== Exercise data
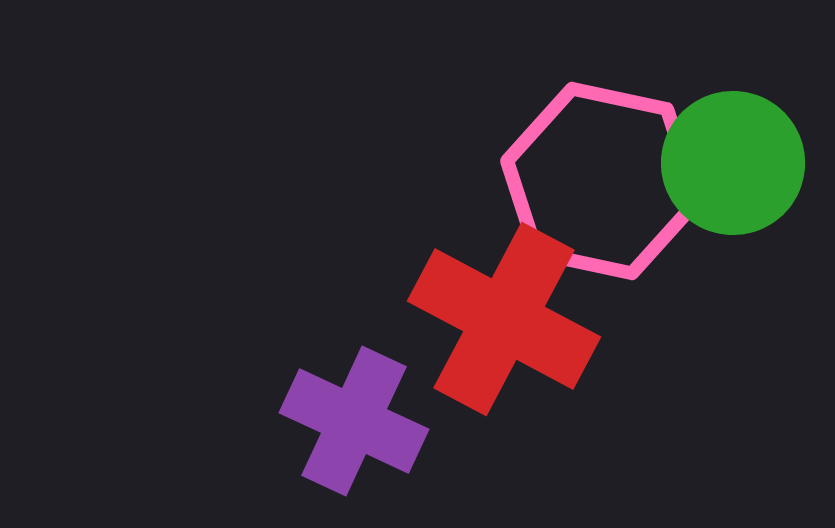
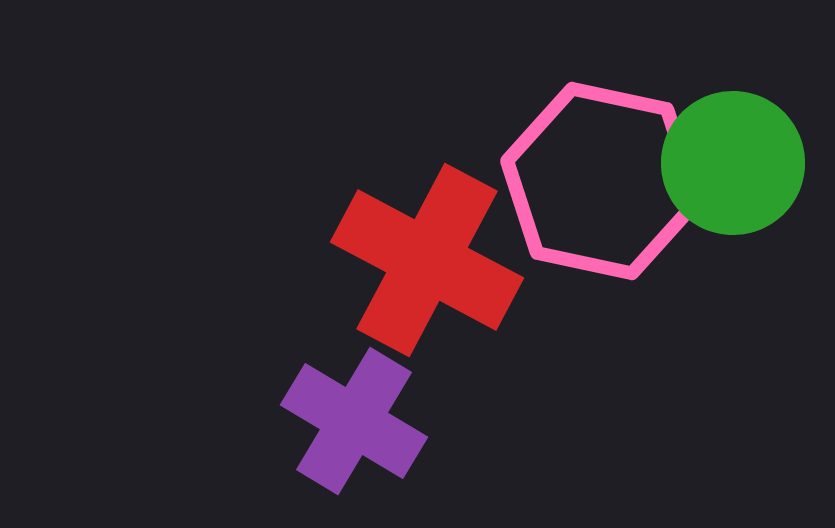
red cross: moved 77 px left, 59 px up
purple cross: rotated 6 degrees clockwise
====
== Exercise data
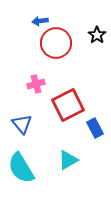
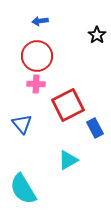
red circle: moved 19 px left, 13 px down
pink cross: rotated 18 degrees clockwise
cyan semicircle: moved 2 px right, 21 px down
====
== Exercise data
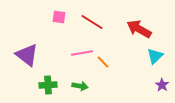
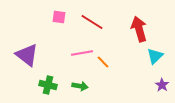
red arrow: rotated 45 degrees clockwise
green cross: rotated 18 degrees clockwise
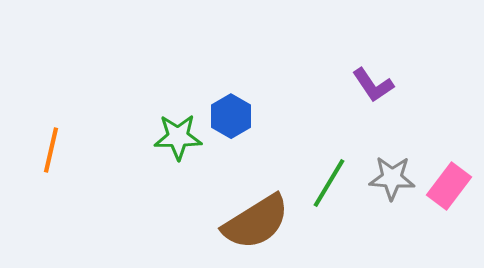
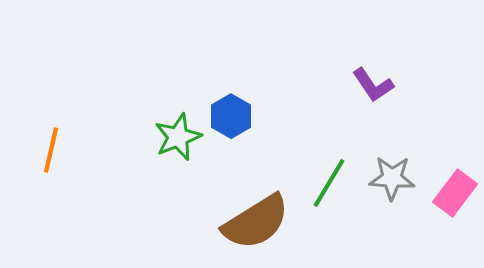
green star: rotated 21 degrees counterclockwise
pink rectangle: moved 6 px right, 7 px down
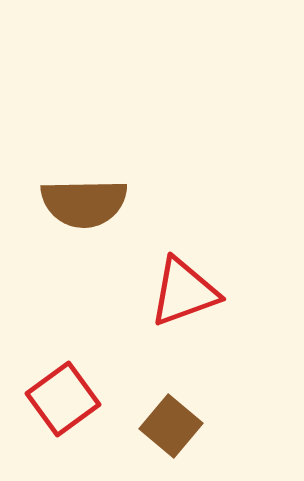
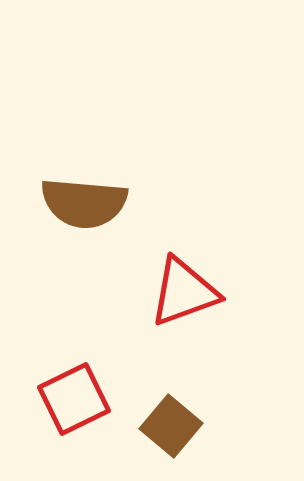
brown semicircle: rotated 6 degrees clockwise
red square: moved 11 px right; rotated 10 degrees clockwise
====
→ Task to carry out:
Show all lines in the entries above where the word "moved" appears.

→ Problem solution:
red cross: moved 77 px left, 59 px up
red circle: moved 19 px left, 13 px down
cyan semicircle: moved 2 px right, 21 px down
pink rectangle: moved 6 px right, 7 px down
red square: moved 11 px right; rotated 10 degrees clockwise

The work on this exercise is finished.